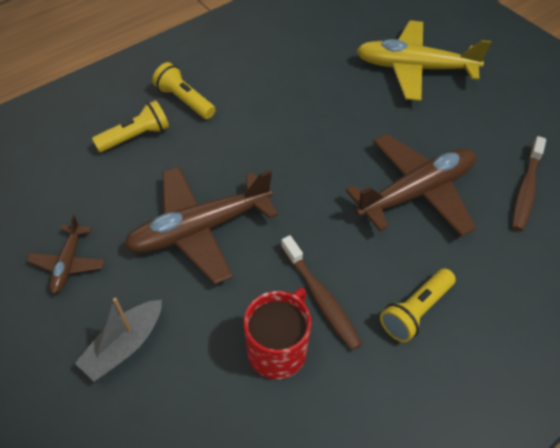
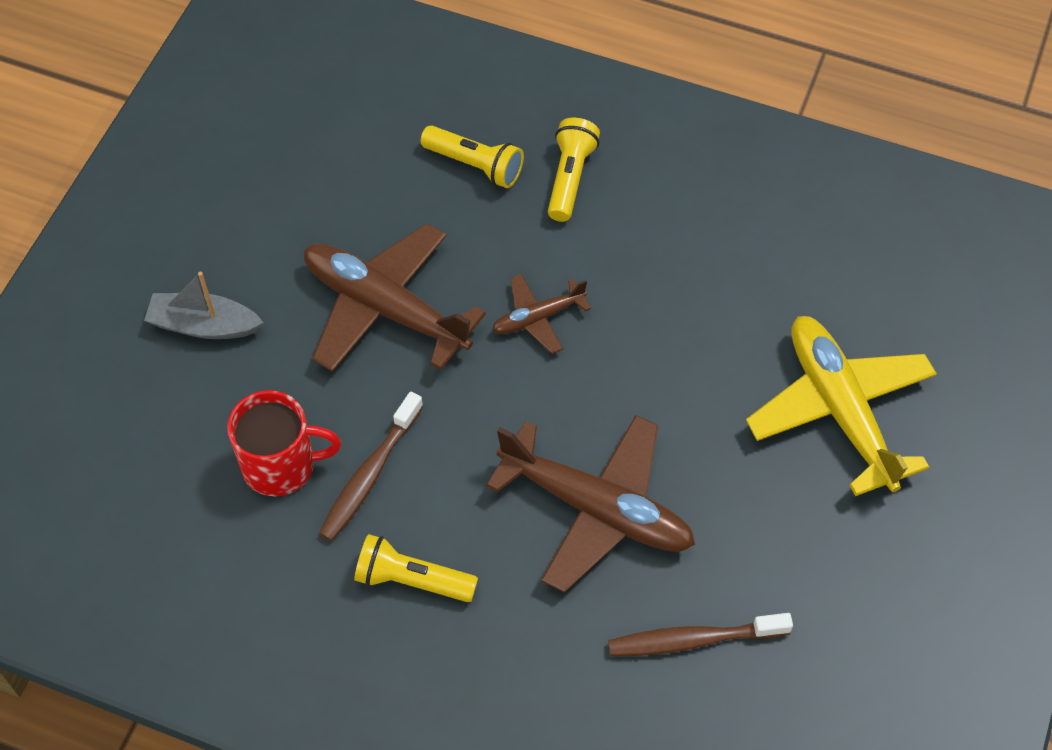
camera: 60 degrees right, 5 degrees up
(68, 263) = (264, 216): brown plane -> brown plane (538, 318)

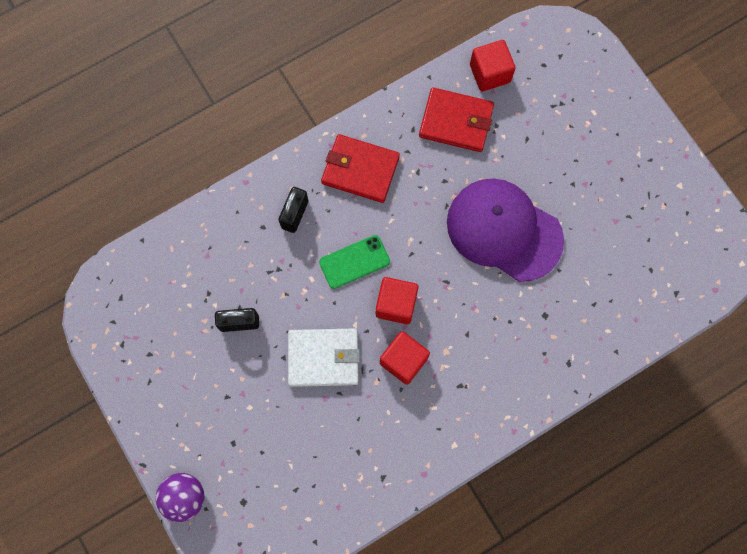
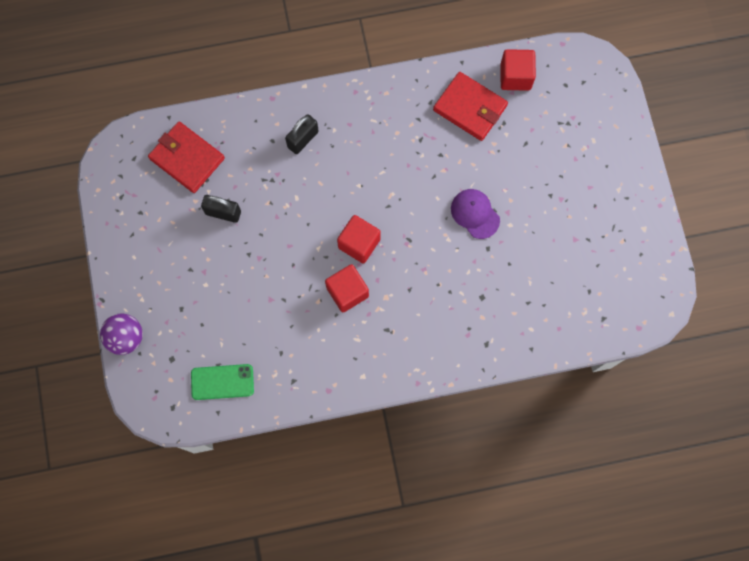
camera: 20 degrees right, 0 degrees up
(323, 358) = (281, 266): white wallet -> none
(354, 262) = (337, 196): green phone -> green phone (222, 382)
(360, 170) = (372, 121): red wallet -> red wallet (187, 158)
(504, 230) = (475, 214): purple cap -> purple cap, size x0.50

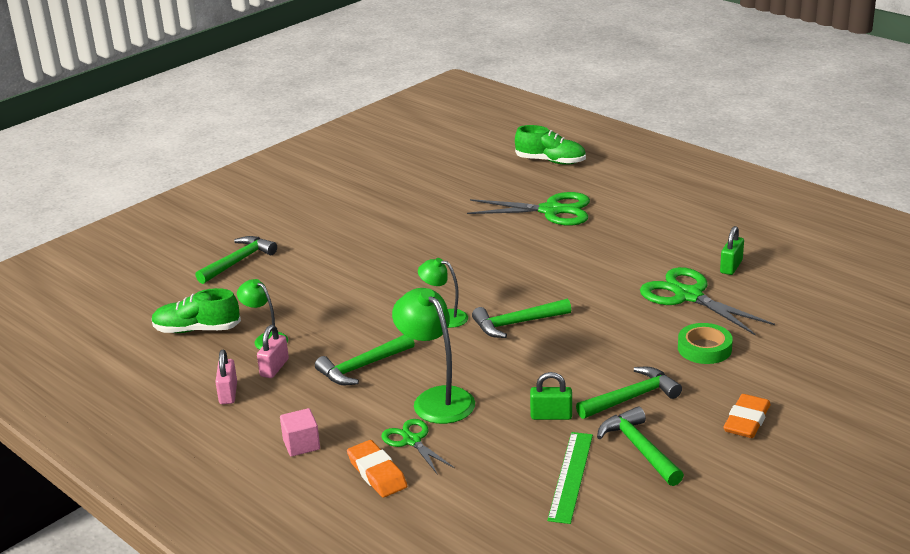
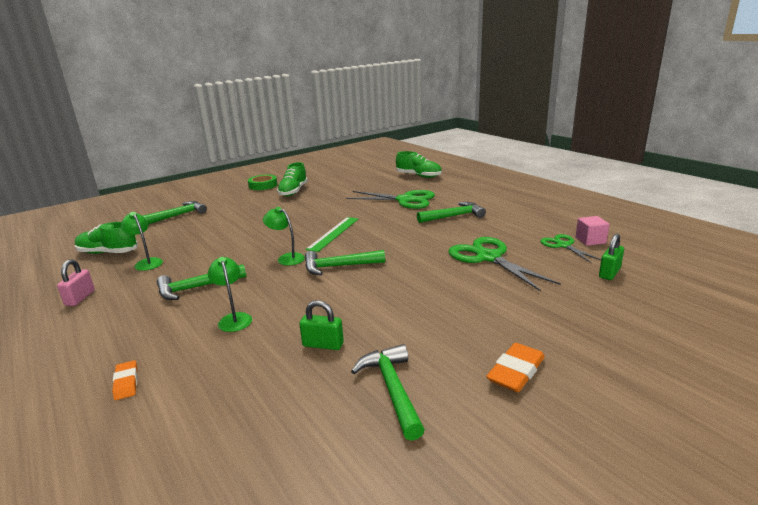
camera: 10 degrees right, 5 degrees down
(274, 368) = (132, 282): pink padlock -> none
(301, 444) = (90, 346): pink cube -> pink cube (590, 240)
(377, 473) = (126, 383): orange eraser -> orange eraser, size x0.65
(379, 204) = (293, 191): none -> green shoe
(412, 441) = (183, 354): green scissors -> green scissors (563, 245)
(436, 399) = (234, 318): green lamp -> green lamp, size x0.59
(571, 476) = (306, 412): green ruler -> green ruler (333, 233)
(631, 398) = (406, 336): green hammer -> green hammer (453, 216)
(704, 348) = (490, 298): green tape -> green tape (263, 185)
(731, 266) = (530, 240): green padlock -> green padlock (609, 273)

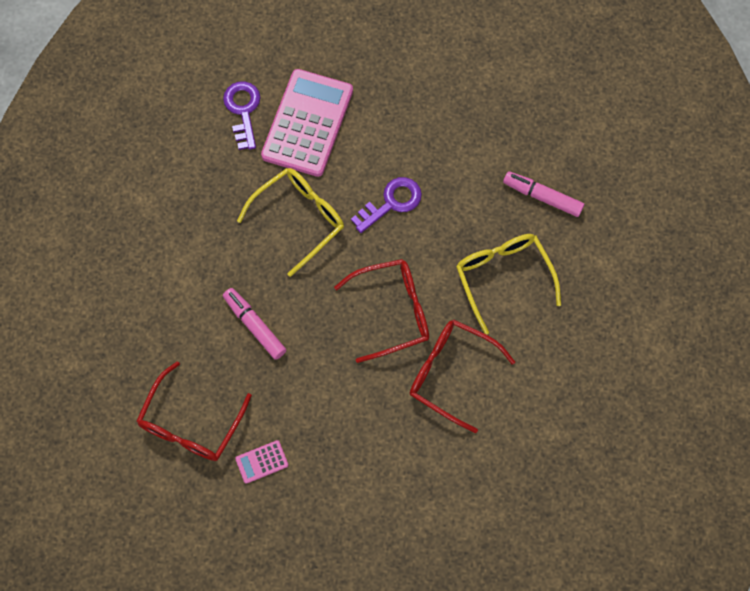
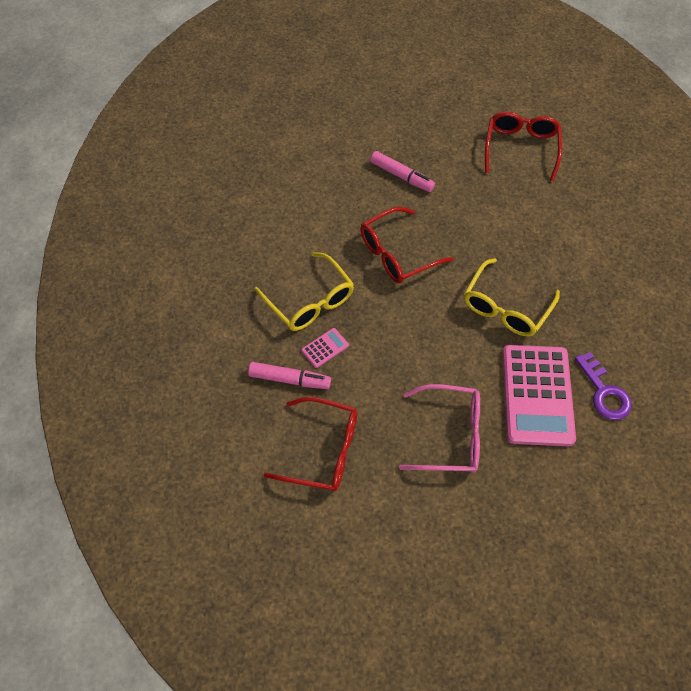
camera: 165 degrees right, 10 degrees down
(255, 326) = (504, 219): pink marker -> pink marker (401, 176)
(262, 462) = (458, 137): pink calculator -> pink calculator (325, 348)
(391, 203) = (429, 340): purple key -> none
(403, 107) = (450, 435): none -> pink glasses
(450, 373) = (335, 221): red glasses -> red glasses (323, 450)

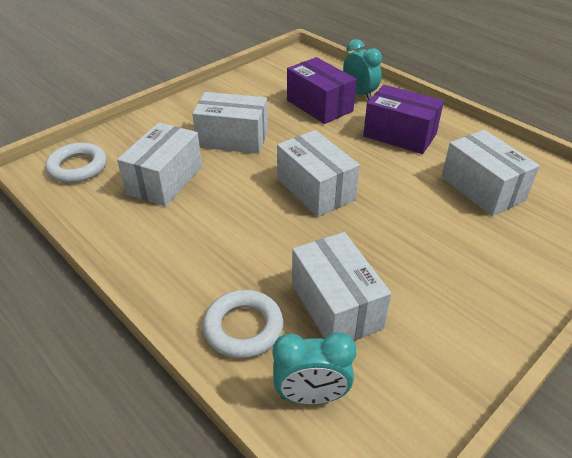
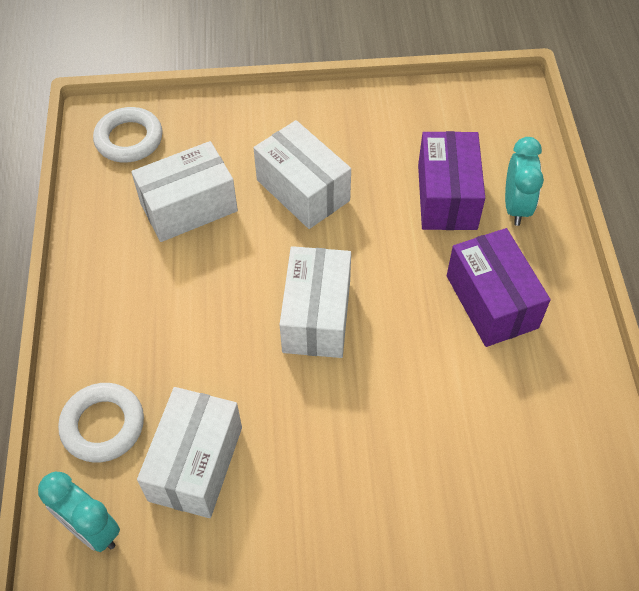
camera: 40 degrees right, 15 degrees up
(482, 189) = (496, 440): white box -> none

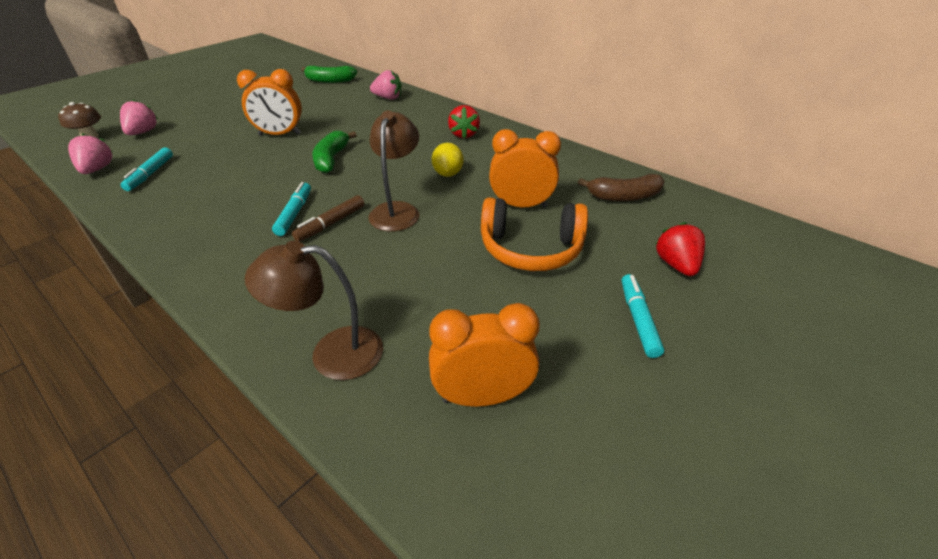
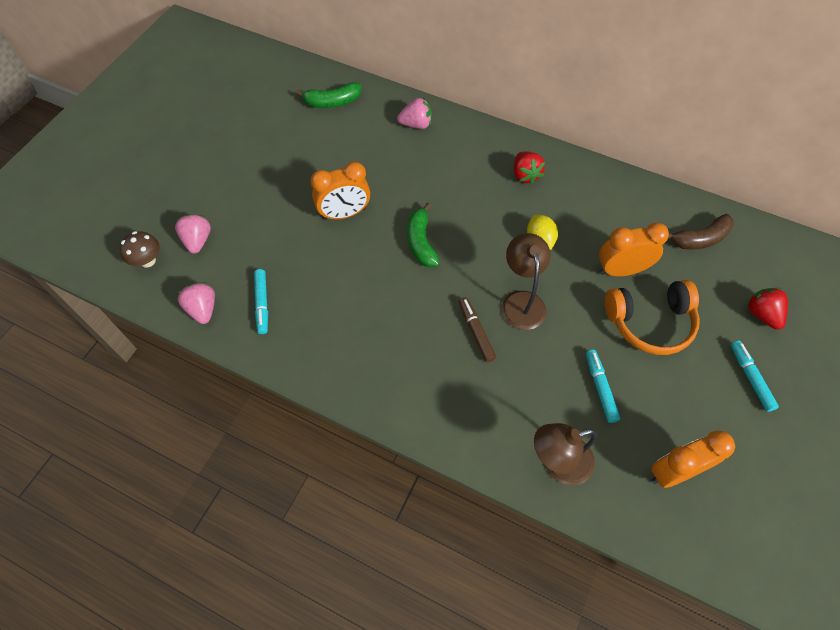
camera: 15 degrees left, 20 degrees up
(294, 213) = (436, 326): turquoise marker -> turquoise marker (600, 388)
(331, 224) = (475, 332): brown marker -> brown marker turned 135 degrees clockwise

◆ ◆ ◆ ◆ ◆ ◆ ◆

* What to work on: Each line in the records above with "purple" must be returned.

* Exercise response:
(504, 230) = (475, 214): purple cap -> purple cap, size x0.50
(391, 203) = (429, 340): purple key -> none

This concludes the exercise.